- Opening Delimiter -

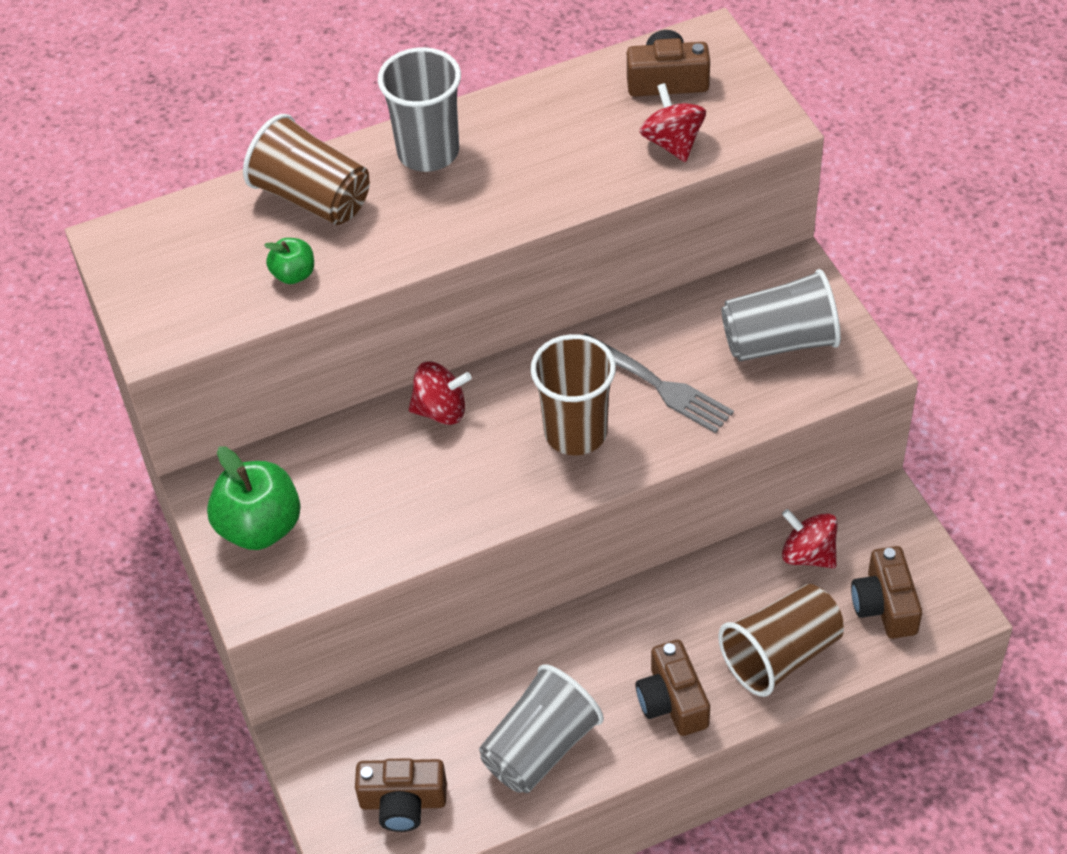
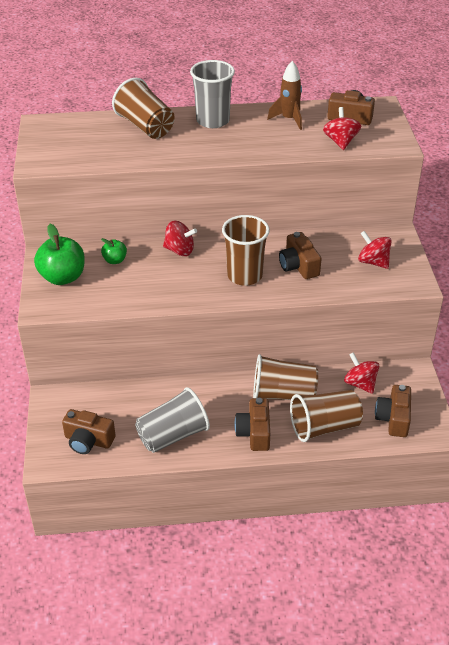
camera: 15 degrees right, 10 degrees down
(294, 274) = (119, 153): green apple -> green apple (115, 260)
(562, 113) = (289, 119): none -> brown rocket
(658, 385) = (298, 266): grey fork -> brown camera
(690, 612) = (283, 394): none -> brown cup
(779, 341) = (373, 262): grey cup -> red spinning top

- Closing Delimiter -

TASK REQUIREMENTS. Reproduce the listing from the "(562, 113) = (289, 119): none -> brown rocket" line onward, verbatim.

FINAL ANSWER.
(562, 113) = (289, 119): none -> brown rocket
(658, 385) = (298, 266): grey fork -> brown camera
(690, 612) = (283, 394): none -> brown cup
(779, 341) = (373, 262): grey cup -> red spinning top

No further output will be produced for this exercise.